__REQUIREMENT__:
Show each line of the records below that contains the string "kern".

Begin SUPPLIED INFORMATION

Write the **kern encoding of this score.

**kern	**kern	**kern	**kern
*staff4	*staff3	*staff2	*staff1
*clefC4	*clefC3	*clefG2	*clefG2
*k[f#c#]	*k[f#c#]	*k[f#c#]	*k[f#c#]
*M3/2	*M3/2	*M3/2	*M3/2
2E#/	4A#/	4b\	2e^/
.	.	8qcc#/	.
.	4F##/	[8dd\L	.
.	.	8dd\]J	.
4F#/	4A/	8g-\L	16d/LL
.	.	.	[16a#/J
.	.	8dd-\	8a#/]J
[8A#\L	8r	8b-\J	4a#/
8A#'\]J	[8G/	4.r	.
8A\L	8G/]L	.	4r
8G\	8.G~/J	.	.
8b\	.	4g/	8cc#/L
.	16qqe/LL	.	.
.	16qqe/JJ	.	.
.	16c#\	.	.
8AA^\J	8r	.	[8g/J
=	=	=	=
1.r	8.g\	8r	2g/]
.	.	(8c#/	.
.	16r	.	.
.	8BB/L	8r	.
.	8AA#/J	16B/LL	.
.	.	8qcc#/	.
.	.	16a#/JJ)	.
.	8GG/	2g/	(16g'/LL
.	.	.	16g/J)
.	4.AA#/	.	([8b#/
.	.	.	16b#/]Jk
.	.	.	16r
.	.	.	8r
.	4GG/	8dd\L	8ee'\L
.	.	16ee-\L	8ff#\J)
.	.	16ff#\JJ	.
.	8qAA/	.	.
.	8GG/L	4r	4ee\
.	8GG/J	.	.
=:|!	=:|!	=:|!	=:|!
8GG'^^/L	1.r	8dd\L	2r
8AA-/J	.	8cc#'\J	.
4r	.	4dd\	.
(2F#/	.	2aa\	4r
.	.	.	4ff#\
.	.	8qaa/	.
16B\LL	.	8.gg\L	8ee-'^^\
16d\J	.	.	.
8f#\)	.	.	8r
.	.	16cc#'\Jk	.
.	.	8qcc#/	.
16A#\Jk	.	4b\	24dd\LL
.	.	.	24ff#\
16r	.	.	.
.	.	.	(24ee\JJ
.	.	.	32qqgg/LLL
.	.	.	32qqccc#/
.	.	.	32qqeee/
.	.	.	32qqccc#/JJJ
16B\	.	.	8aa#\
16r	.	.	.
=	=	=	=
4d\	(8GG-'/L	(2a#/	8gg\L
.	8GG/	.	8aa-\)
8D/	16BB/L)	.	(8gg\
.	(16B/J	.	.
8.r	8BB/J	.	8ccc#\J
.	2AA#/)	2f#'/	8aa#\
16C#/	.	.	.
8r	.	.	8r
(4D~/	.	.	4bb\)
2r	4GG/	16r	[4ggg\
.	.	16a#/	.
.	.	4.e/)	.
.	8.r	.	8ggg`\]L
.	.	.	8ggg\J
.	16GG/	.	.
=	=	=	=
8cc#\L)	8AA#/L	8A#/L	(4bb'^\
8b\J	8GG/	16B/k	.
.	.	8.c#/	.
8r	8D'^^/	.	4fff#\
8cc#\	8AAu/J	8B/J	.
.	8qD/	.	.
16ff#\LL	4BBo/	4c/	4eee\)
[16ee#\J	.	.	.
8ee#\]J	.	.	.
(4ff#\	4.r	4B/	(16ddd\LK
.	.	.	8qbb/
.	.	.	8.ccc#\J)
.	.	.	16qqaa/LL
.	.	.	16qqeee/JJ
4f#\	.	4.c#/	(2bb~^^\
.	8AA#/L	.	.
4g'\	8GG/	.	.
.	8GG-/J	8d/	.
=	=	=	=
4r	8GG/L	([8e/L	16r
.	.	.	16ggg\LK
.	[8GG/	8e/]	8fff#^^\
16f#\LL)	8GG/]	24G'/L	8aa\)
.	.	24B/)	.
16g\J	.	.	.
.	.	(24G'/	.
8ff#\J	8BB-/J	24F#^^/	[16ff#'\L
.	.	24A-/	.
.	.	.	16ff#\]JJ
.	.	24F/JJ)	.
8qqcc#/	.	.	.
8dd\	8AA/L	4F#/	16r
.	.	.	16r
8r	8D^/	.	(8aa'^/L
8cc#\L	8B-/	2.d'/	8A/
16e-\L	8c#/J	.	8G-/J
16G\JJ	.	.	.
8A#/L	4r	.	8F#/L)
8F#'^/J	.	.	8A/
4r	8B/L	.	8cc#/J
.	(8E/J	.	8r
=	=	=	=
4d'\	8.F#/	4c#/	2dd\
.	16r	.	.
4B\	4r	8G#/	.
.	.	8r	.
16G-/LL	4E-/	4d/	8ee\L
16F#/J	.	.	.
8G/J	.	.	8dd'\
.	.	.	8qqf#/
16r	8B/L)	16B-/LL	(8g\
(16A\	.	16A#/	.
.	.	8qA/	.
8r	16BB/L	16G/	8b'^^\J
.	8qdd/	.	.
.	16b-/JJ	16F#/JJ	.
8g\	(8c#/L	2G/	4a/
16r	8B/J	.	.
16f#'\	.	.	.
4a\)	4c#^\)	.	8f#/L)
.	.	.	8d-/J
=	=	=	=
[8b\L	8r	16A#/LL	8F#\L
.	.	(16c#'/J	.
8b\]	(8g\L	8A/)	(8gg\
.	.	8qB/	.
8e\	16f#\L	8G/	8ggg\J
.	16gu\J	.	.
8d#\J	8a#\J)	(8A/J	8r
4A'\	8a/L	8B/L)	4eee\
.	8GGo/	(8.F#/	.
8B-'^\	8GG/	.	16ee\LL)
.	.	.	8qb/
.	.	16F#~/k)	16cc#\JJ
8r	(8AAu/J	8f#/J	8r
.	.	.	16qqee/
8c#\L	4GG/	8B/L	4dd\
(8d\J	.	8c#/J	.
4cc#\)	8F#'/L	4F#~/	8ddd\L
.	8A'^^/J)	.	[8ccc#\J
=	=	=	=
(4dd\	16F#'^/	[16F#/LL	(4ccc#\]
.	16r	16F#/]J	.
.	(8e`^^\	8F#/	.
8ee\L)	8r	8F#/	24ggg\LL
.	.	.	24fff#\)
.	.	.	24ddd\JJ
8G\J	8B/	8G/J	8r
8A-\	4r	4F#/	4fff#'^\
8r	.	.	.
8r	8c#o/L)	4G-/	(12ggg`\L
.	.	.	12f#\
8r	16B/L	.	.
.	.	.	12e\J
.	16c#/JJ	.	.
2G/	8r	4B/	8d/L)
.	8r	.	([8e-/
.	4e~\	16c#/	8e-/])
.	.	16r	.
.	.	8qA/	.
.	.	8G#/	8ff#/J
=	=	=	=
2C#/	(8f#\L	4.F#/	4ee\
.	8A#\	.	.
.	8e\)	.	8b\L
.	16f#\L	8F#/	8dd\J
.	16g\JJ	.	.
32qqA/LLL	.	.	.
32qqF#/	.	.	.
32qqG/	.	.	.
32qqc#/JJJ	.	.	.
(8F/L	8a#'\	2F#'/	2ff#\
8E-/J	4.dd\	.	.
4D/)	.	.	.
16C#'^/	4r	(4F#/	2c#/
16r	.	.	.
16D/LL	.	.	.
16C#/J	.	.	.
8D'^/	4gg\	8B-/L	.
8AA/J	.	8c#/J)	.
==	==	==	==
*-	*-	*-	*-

End SUPPLIED INFORMATION

__ANSWER IN FULL__:
Write the **kern encoding of this score.
**kern	**kern	**kern	**kern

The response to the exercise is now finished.